▶ **Supplied data**
=== Section Start ===
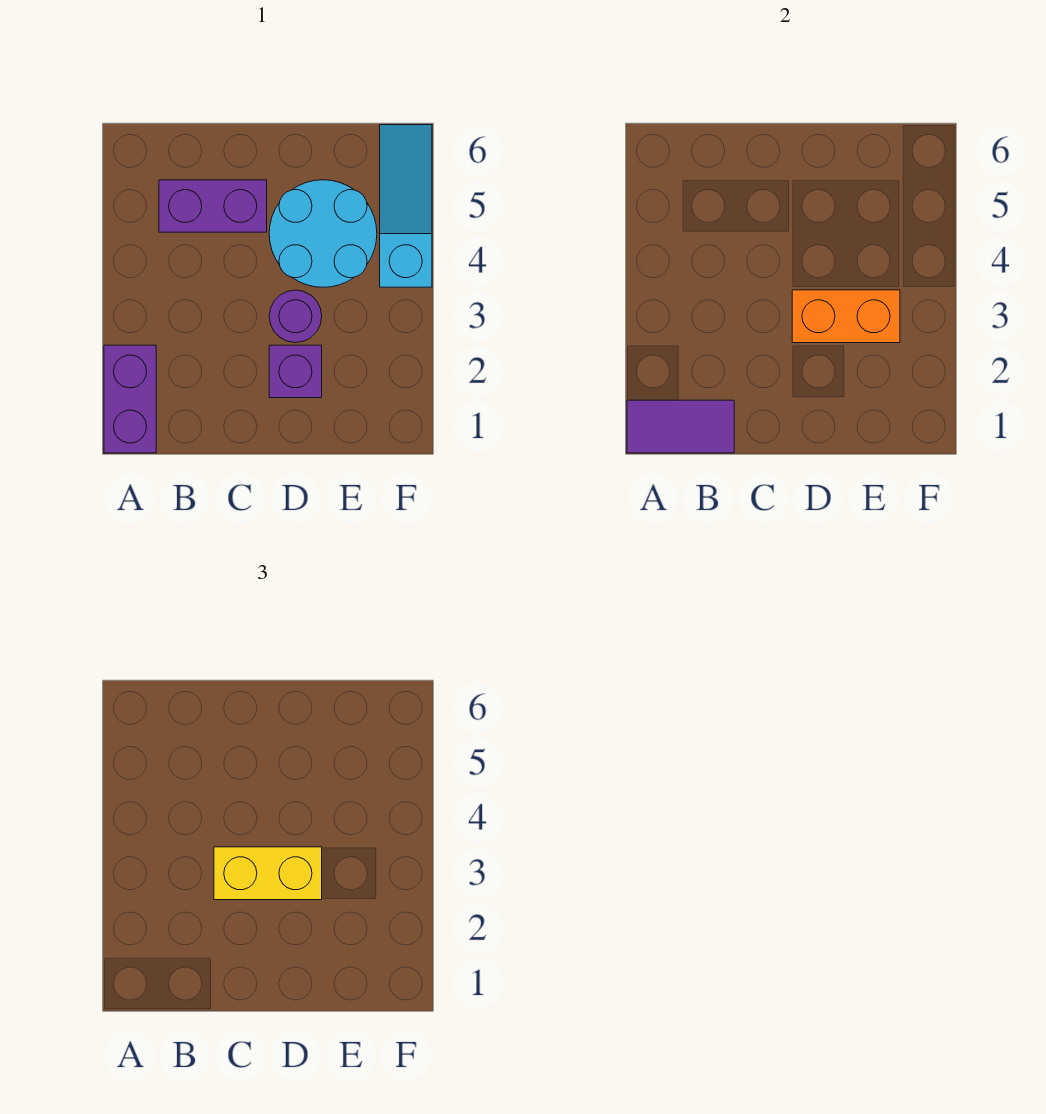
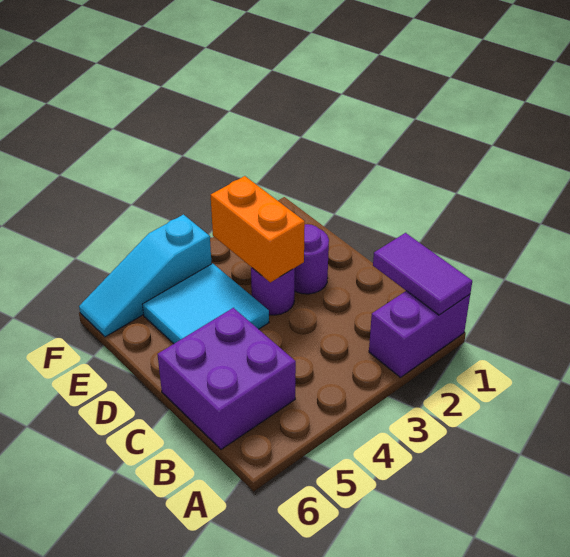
purple brick B5:C5 level 1 -> purple brick B5:C6 level 1
yellow brick C3:D3 level 3 -> none
purple brick D2 level 1 -> purple round brick D2 level 1
cyan round brick D4:E5 level 1 -> cyan tile D4:E5 level 1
=== Section End ===
▶ **Exercise directions**
Write out the material exactly as it stands, omitting every picture.

▶ **Worked solution**
purple brick B5:C5 level 1 -> purple brick B5:C6 level 1
yellow brick C3:D3 level 3 -> none
purple brick D2 level 1 -> purple round brick D2 level 1
cyan round brick D4:E5 level 1 -> cyan tile D4:E5 level 1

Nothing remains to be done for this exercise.